Brief:
Word for word, restate the lines of the listing from the one that holds "black cube: 2 -> 3" through the very last line, and nothing more.
==========
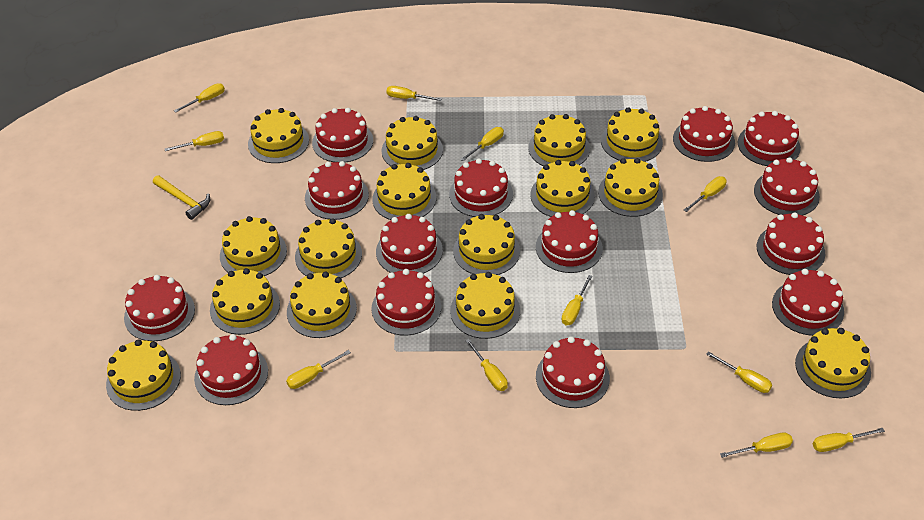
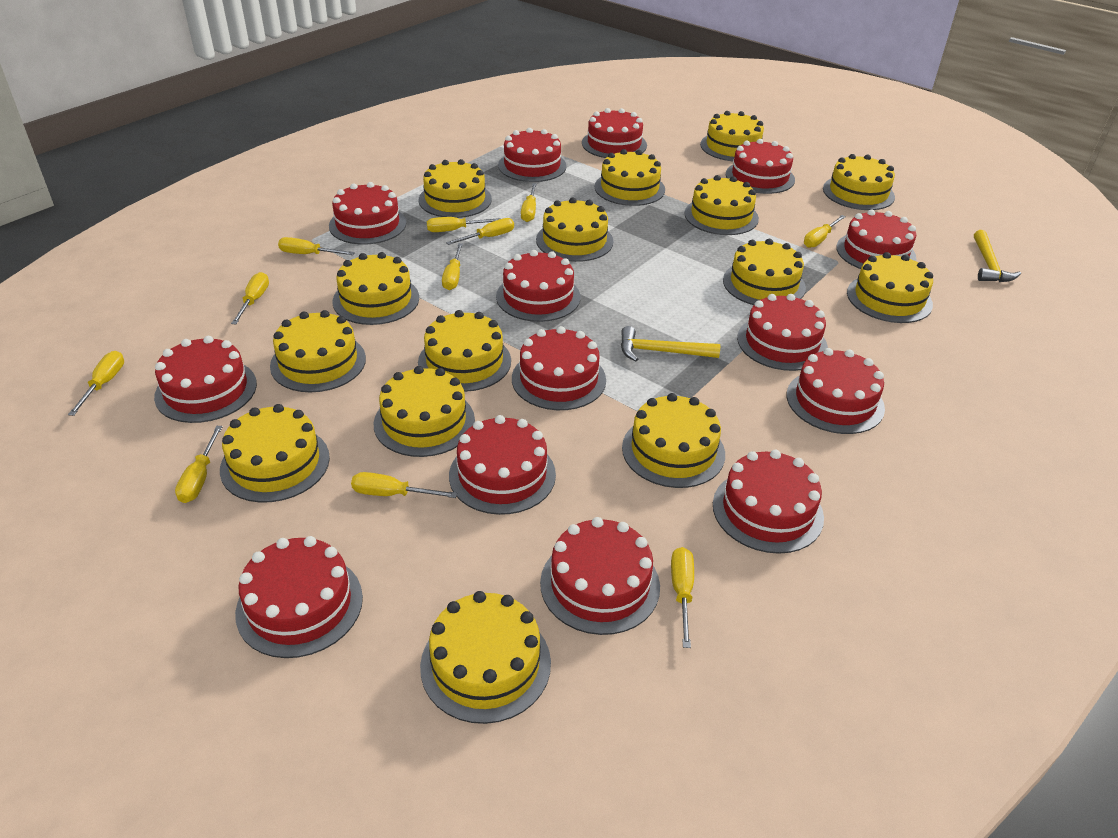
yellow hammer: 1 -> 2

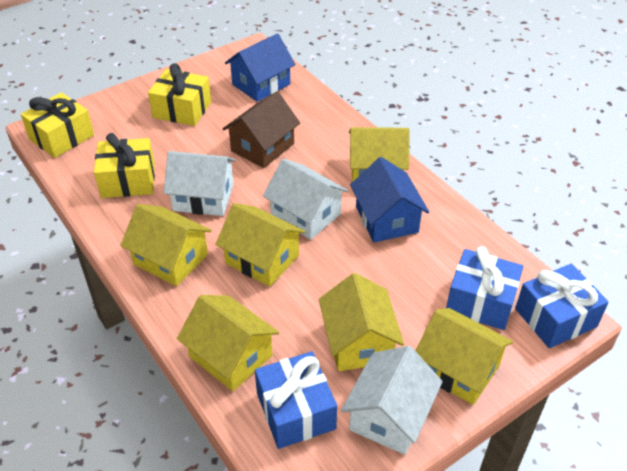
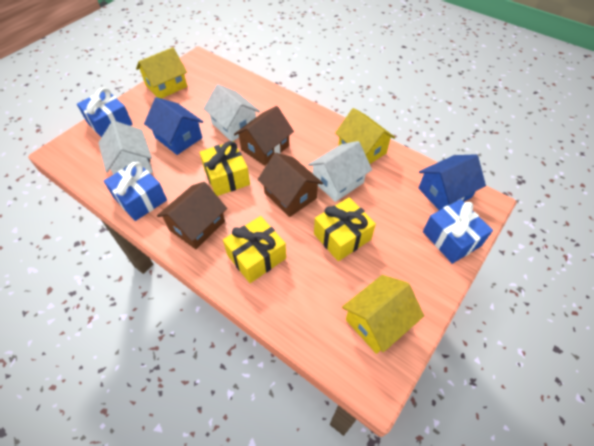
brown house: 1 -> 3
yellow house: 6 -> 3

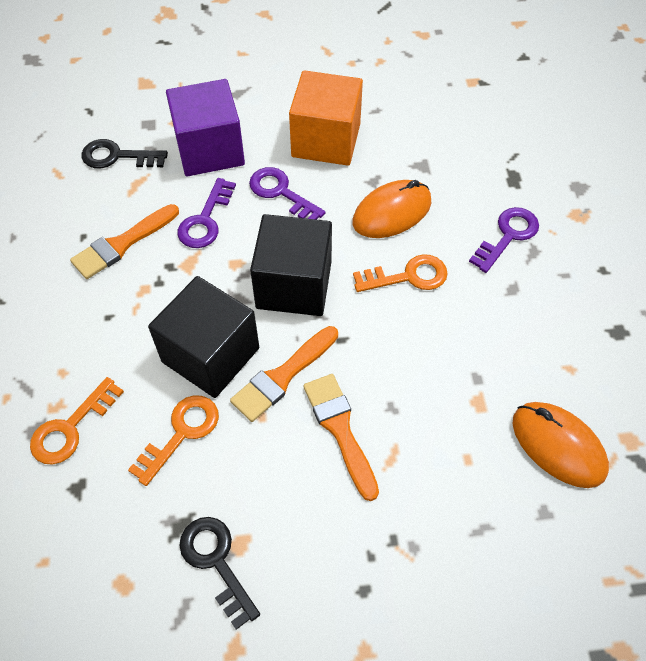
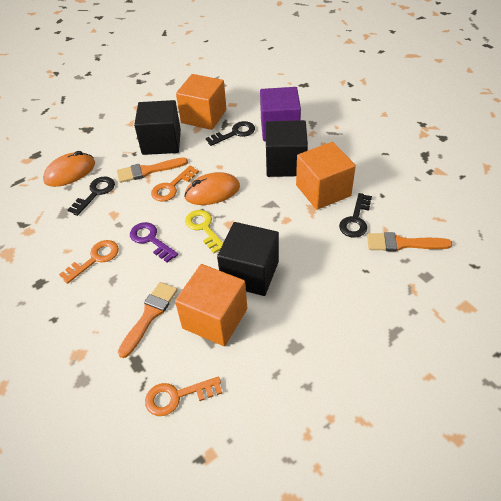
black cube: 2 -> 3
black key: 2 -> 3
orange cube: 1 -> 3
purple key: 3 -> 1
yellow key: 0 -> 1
==========
Response to the exercise:
black cube: 2 -> 3
black key: 2 -> 3
orange cube: 1 -> 3
purple key: 3 -> 1
yellow key: 0 -> 1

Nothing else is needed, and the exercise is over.